━━━ SOURCE DATA
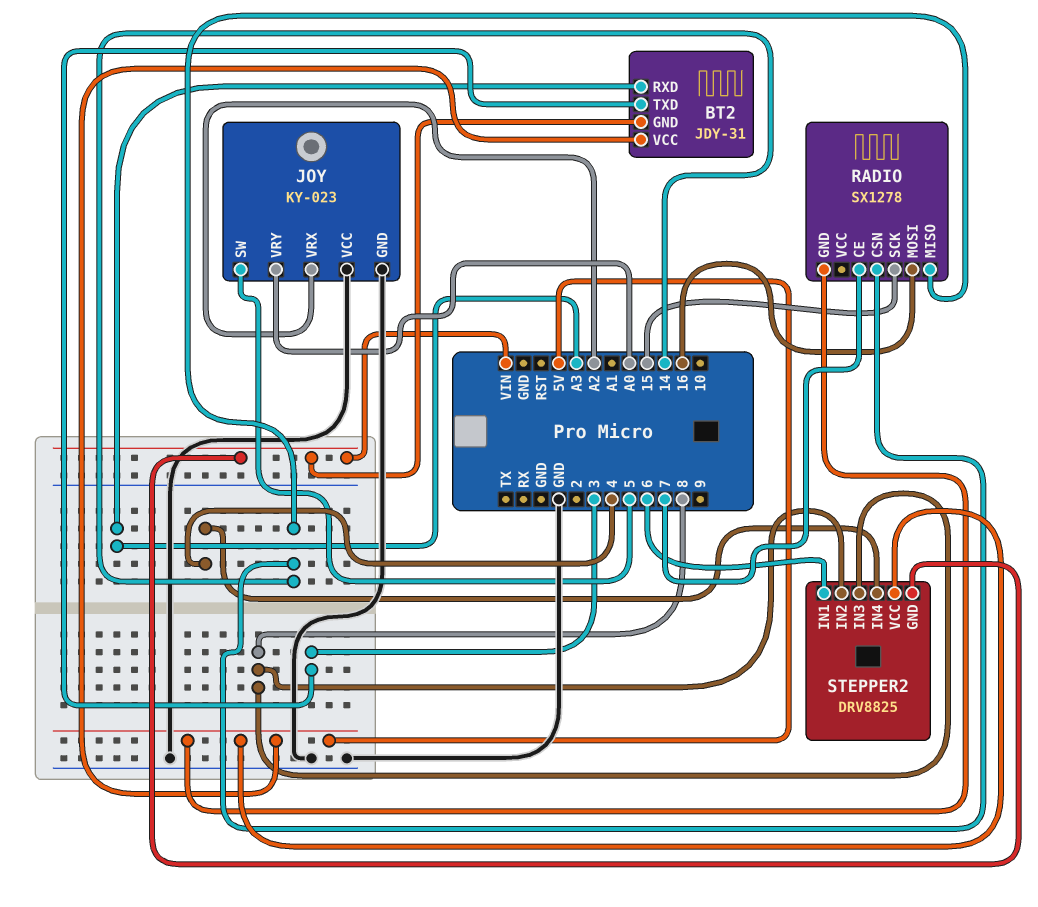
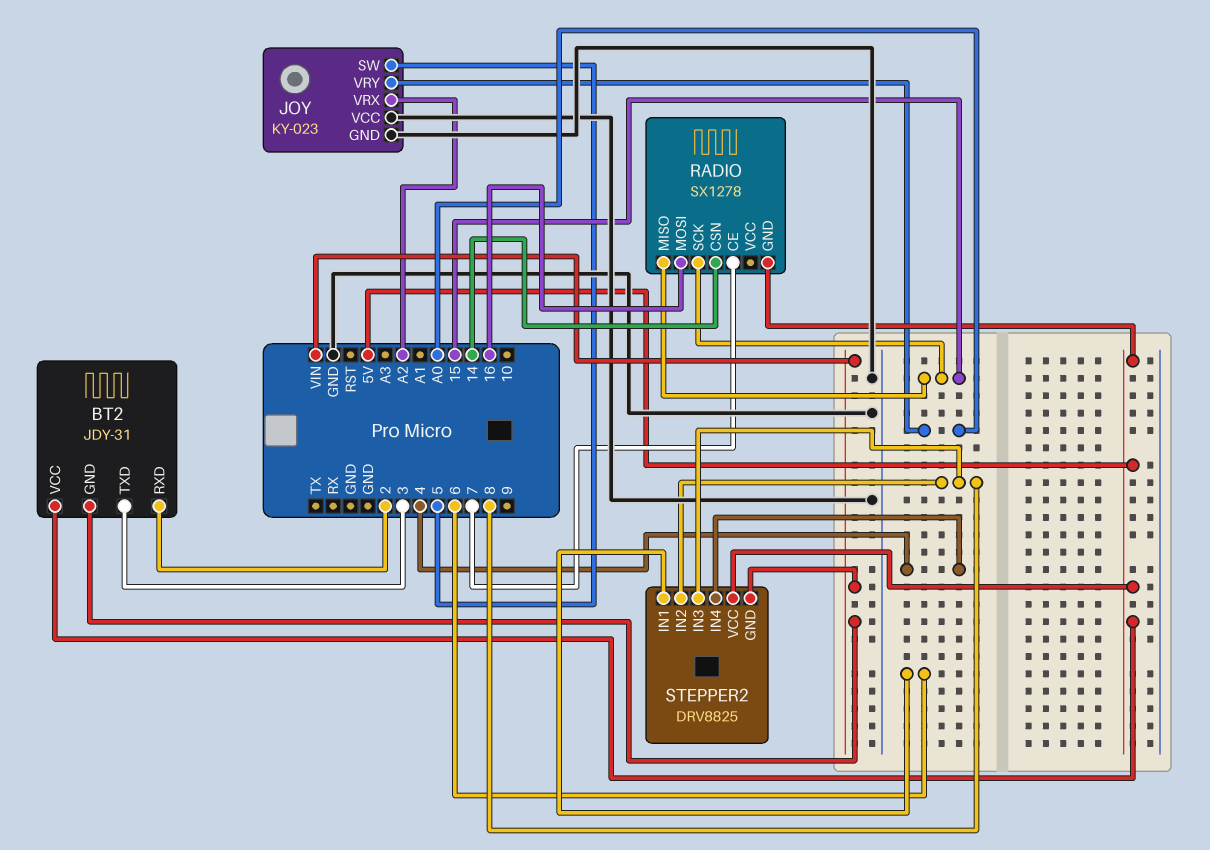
BT2 pin RXD: A3 -> 2
RADIO pin MISO: 14 -> 15

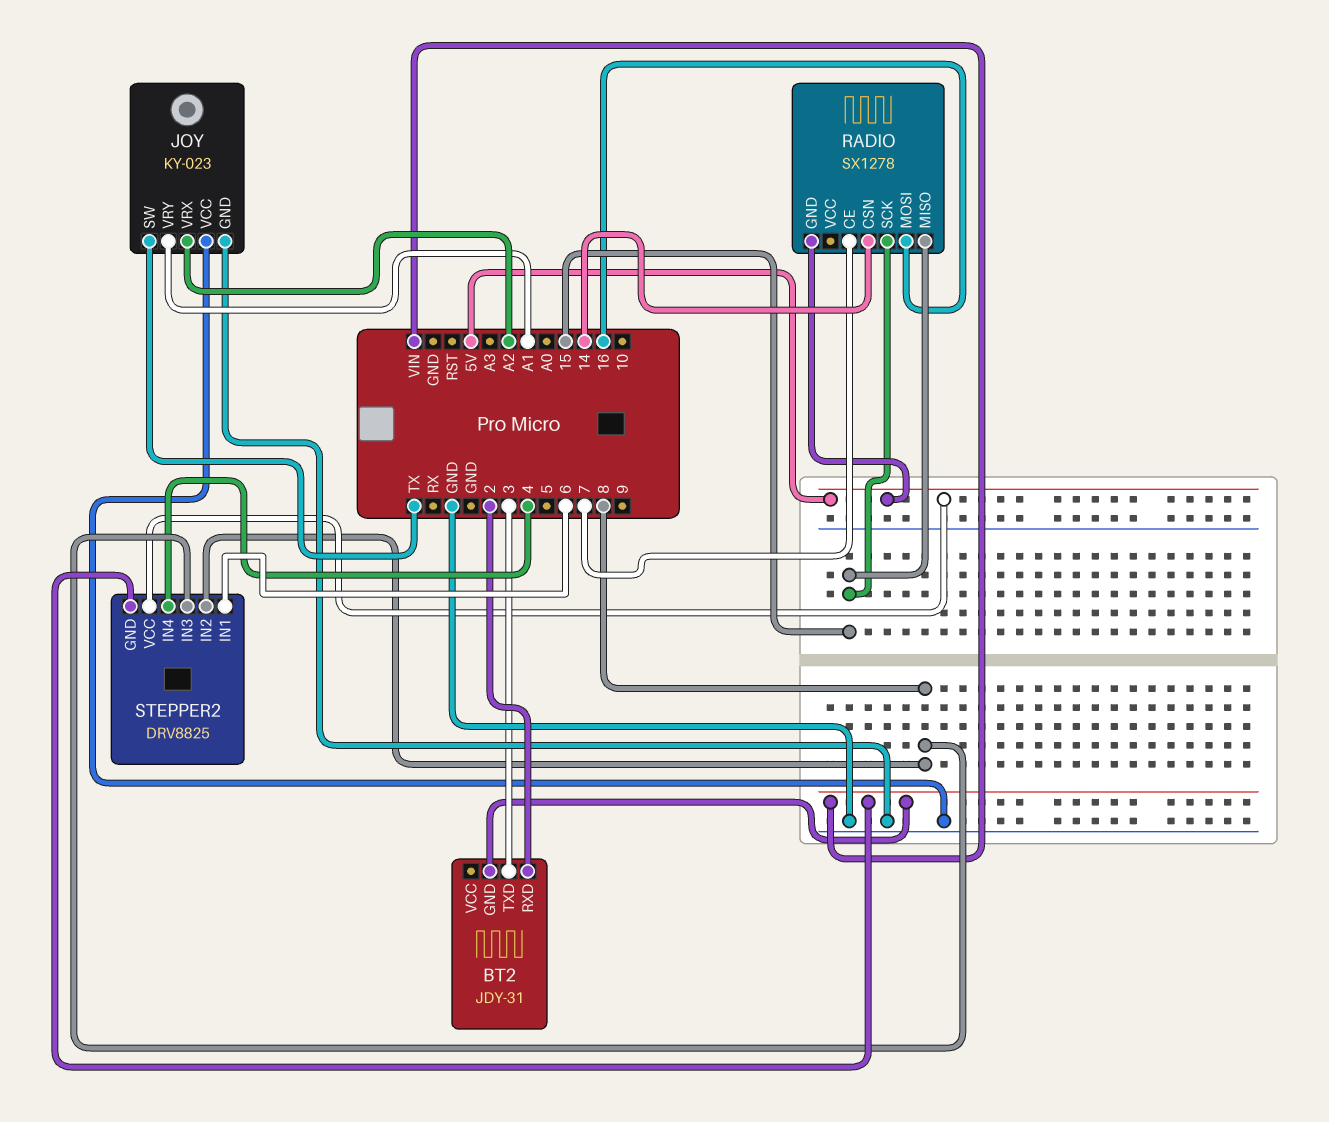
BT2 pin VCC: 5V -> none
JOY pin SW: 5 -> TX
JOY pin VRY: A0 -> A1

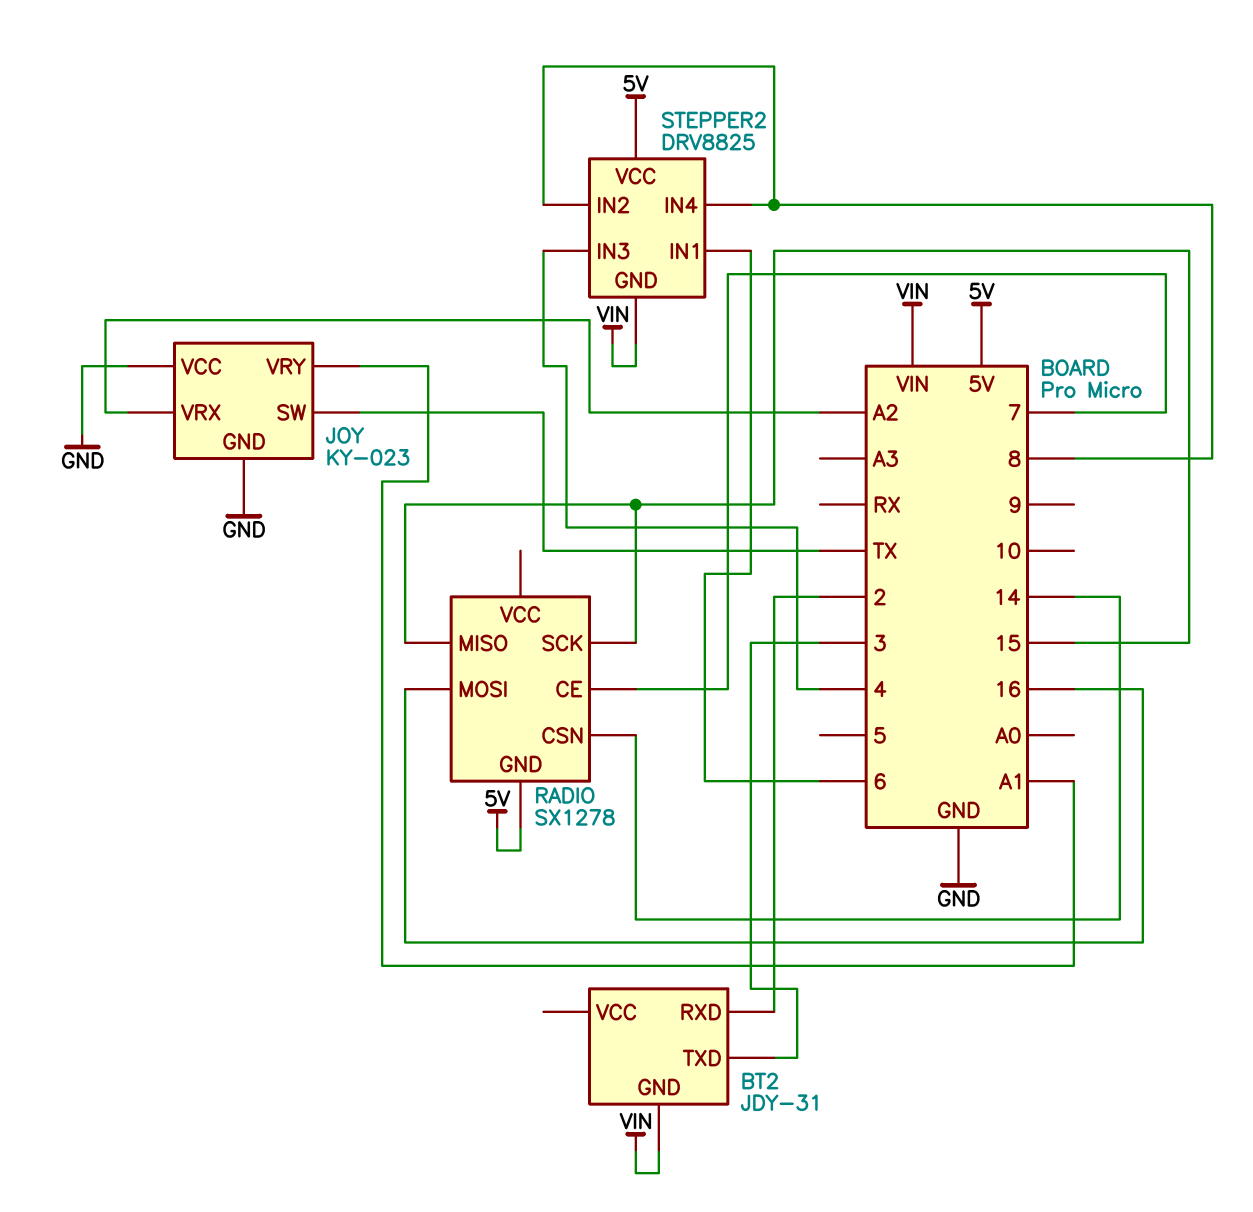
STEPPER2 pin IN3: 8 -> 4
STEPPER2 pin IN4: 4 -> 8

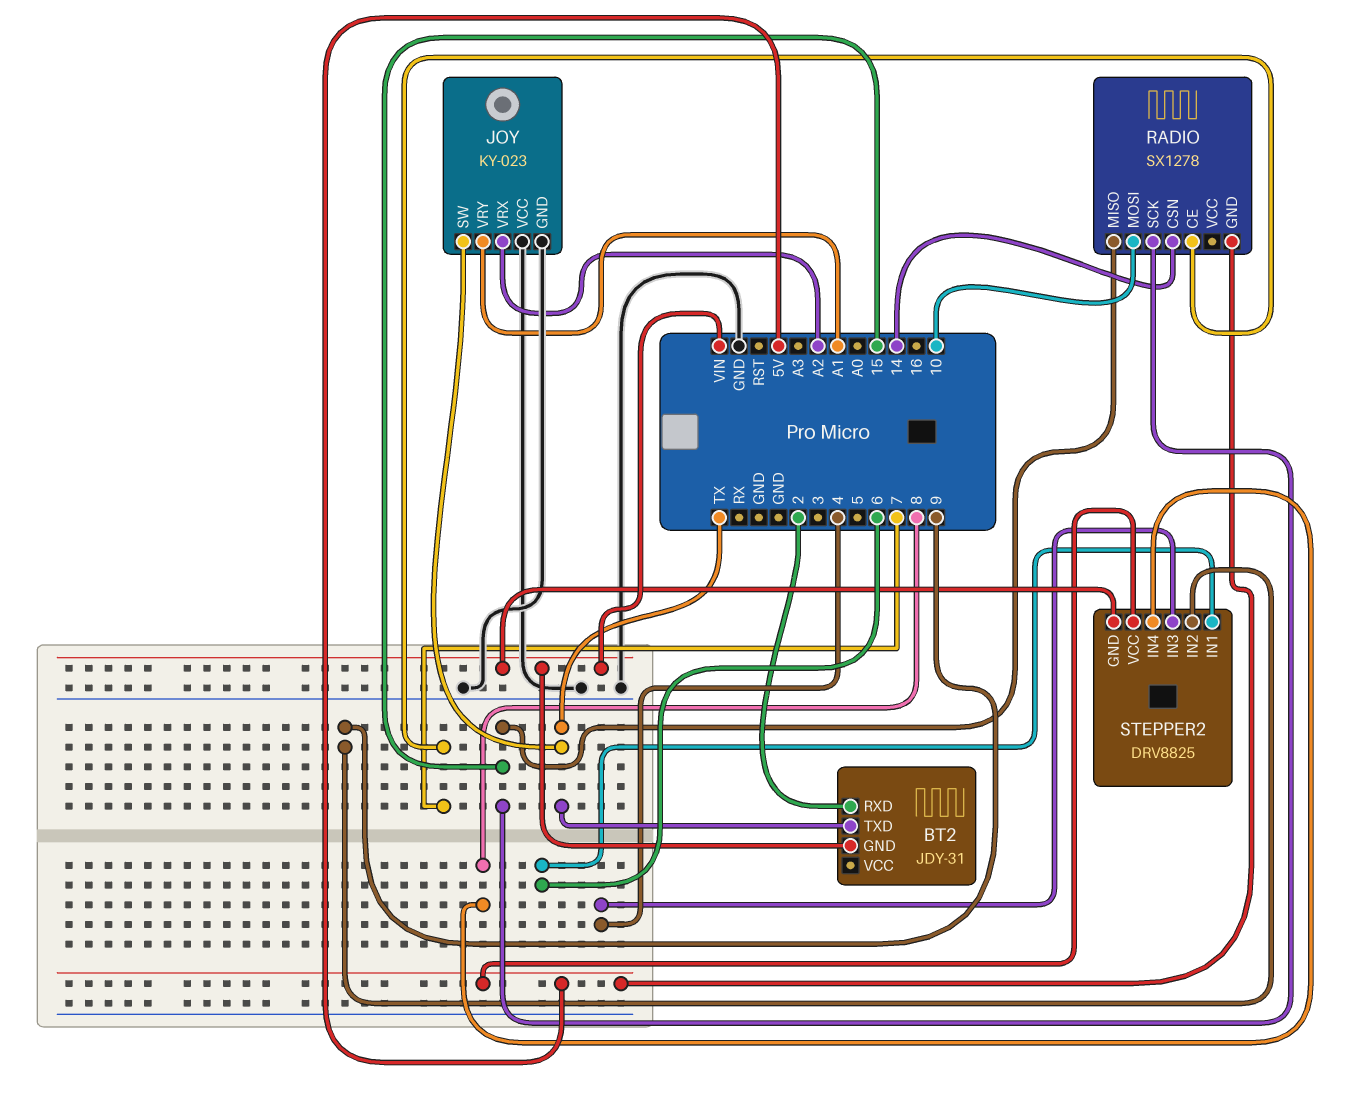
BT2 pin TXD: 3 -> TX
RADIO pin MOSI: 16 -> 10
STEPPER2 pin IN2: 8 -> 9

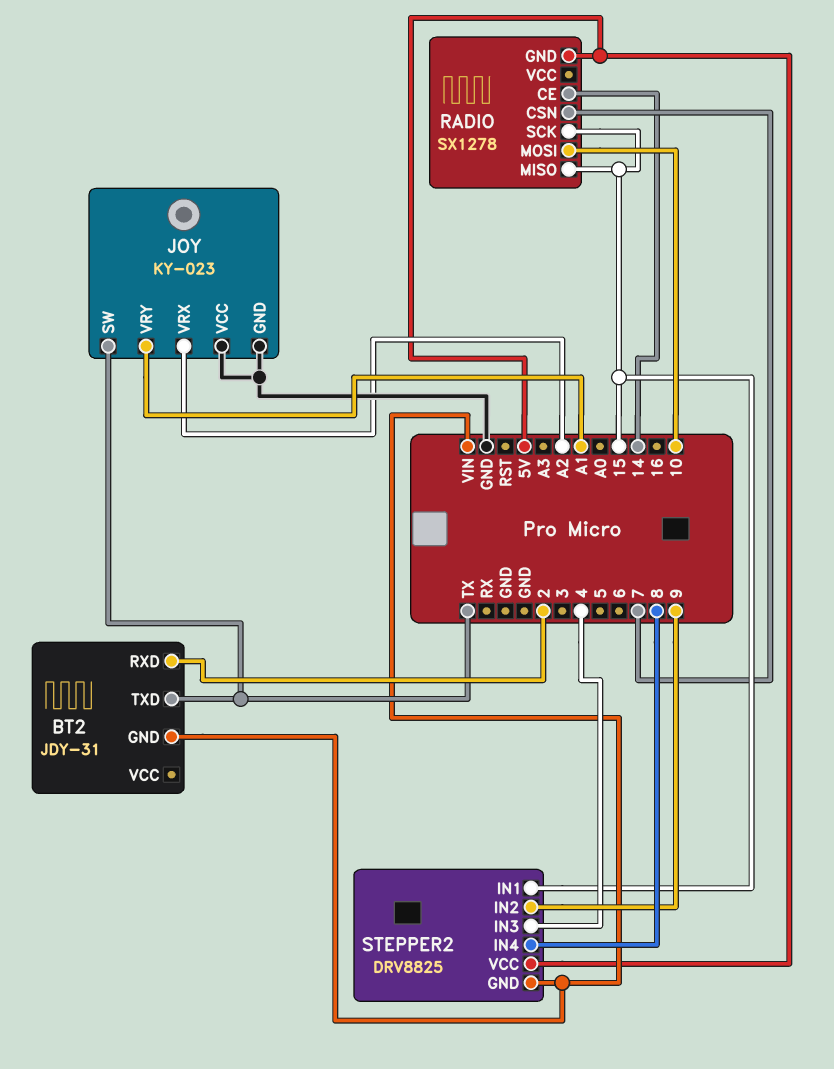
RADIO pin CE: 7 -> 14
RADIO pin CSN: 14 -> 7
STEPPER2 pin IN1: 6 -> 15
━━━━━━
[TASK OBJECTIVE]: Set down the records above exactly, leaving out pictures.

[EXERCISE RESPONSE]:
BT2 pin RXD: A3 -> 2
RADIO pin MISO: 14 -> 15

BT2 pin VCC: 5V -> none
JOY pin SW: 5 -> TX
JOY pin VRY: A0 -> A1

STEPPER2 pin IN3: 8 -> 4
STEPPER2 pin IN4: 4 -> 8

BT2 pin TXD: 3 -> TX
RADIO pin MOSI: 16 -> 10
STEPPER2 pin IN2: 8 -> 9

RADIO pin CE: 7 -> 14
RADIO pin CSN: 14 -> 7
STEPPER2 pin IN1: 6 -> 15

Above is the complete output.